- [Work to complete] Using the records below, give the number of lines where the string "arrow" shows up. Add nothing to it.

- [Record set]
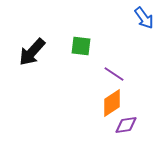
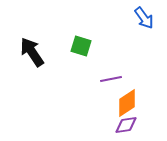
green square: rotated 10 degrees clockwise
black arrow: rotated 104 degrees clockwise
purple line: moved 3 px left, 5 px down; rotated 45 degrees counterclockwise
orange diamond: moved 15 px right
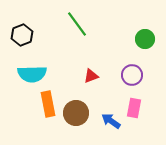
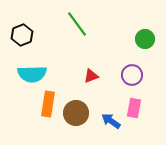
orange rectangle: rotated 20 degrees clockwise
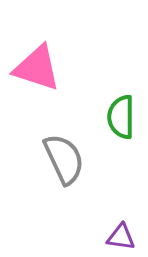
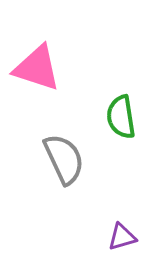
green semicircle: rotated 9 degrees counterclockwise
purple triangle: moved 1 px right; rotated 24 degrees counterclockwise
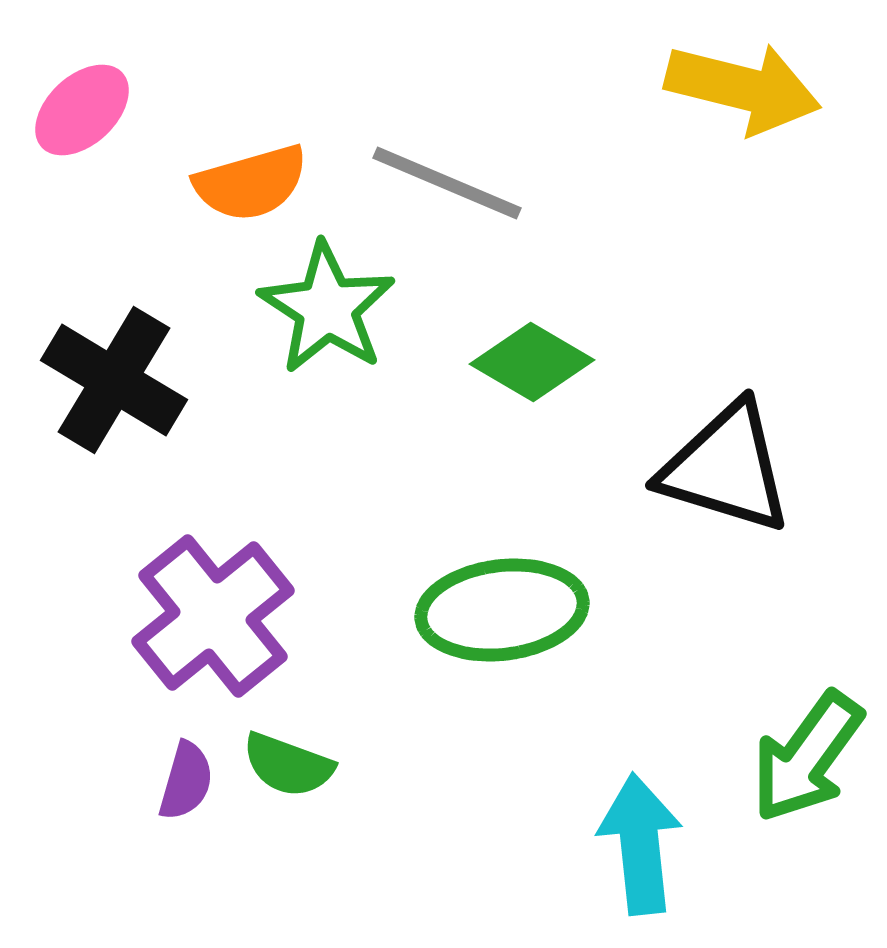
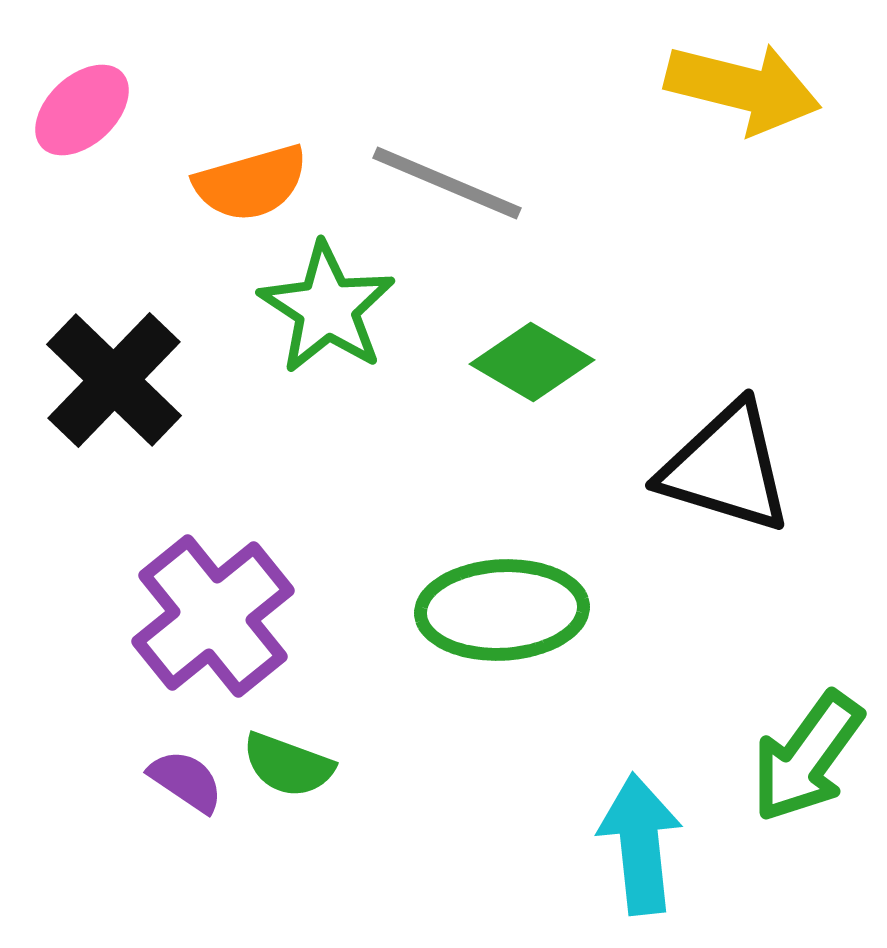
black cross: rotated 13 degrees clockwise
green ellipse: rotated 4 degrees clockwise
purple semicircle: rotated 72 degrees counterclockwise
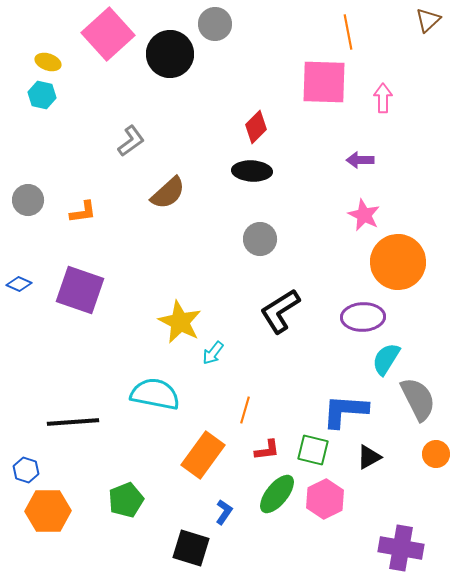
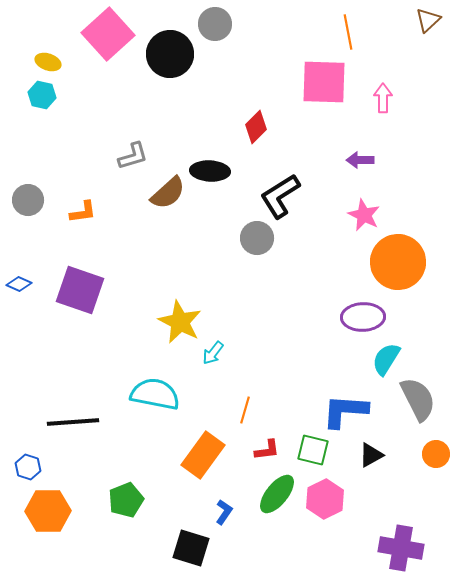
gray L-shape at (131, 141): moved 2 px right, 15 px down; rotated 20 degrees clockwise
black ellipse at (252, 171): moved 42 px left
gray circle at (260, 239): moved 3 px left, 1 px up
black L-shape at (280, 311): moved 115 px up
black triangle at (369, 457): moved 2 px right, 2 px up
blue hexagon at (26, 470): moved 2 px right, 3 px up
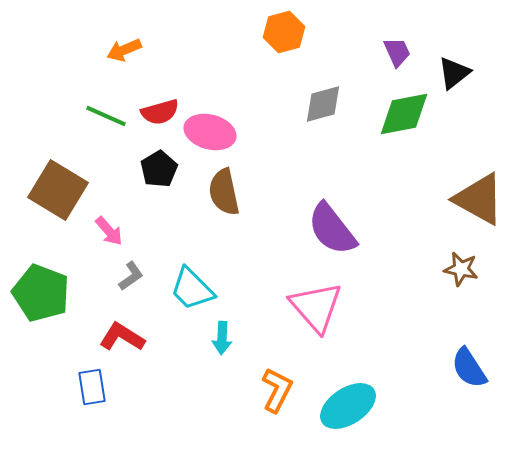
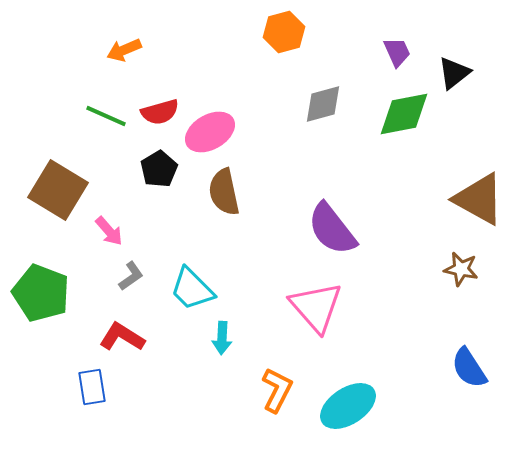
pink ellipse: rotated 45 degrees counterclockwise
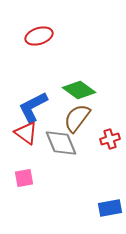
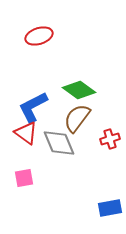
gray diamond: moved 2 px left
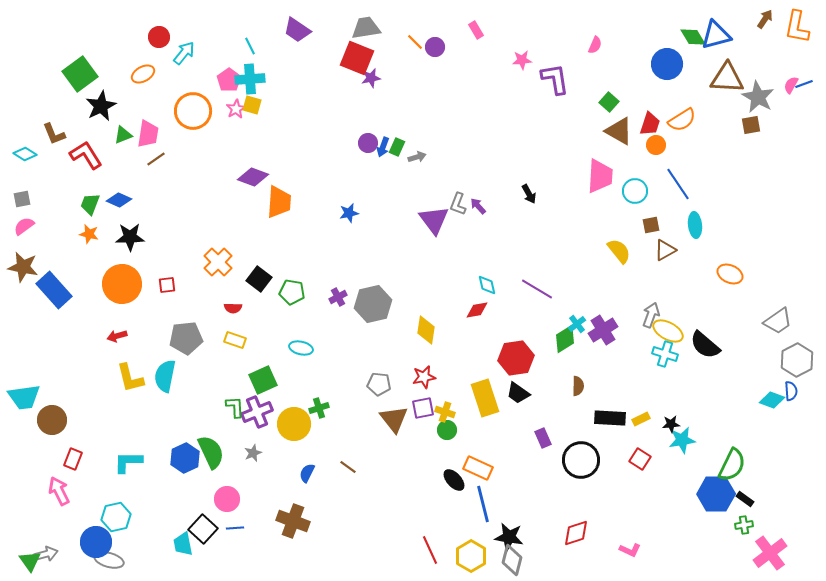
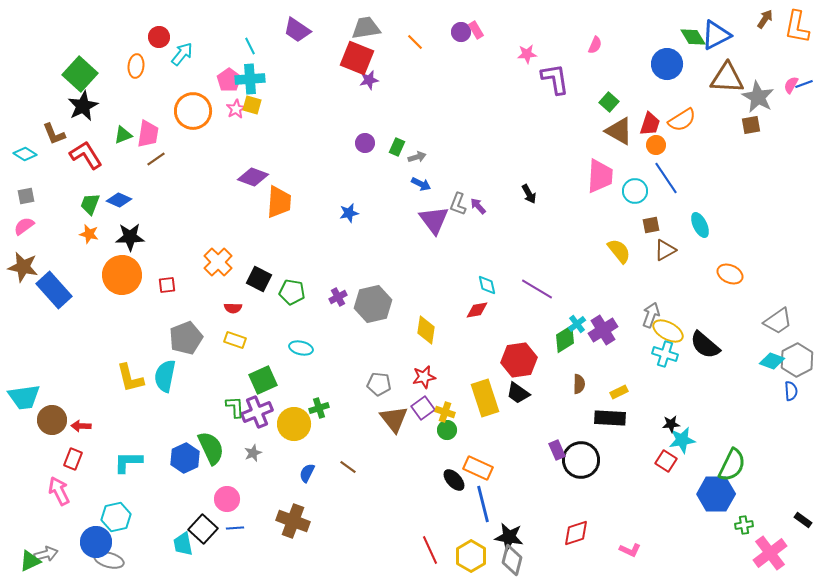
blue triangle at (716, 35): rotated 12 degrees counterclockwise
purple circle at (435, 47): moved 26 px right, 15 px up
cyan arrow at (184, 53): moved 2 px left, 1 px down
pink star at (522, 60): moved 5 px right, 6 px up
green square at (80, 74): rotated 12 degrees counterclockwise
orange ellipse at (143, 74): moved 7 px left, 8 px up; rotated 55 degrees counterclockwise
purple star at (371, 78): moved 2 px left, 2 px down
black star at (101, 106): moved 18 px left
purple circle at (368, 143): moved 3 px left
blue arrow at (383, 147): moved 38 px right, 37 px down; rotated 84 degrees counterclockwise
blue line at (678, 184): moved 12 px left, 6 px up
gray square at (22, 199): moved 4 px right, 3 px up
cyan ellipse at (695, 225): moved 5 px right; rotated 20 degrees counterclockwise
black square at (259, 279): rotated 10 degrees counterclockwise
orange circle at (122, 284): moved 9 px up
red arrow at (117, 336): moved 36 px left, 90 px down; rotated 18 degrees clockwise
gray pentagon at (186, 338): rotated 16 degrees counterclockwise
red hexagon at (516, 358): moved 3 px right, 2 px down
brown semicircle at (578, 386): moved 1 px right, 2 px up
cyan diamond at (772, 400): moved 39 px up
purple square at (423, 408): rotated 25 degrees counterclockwise
yellow rectangle at (641, 419): moved 22 px left, 27 px up
purple rectangle at (543, 438): moved 14 px right, 12 px down
green semicircle at (211, 452): moved 4 px up
red square at (640, 459): moved 26 px right, 2 px down
black rectangle at (745, 499): moved 58 px right, 21 px down
green triangle at (30, 561): rotated 40 degrees clockwise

- [Result of this exercise] 4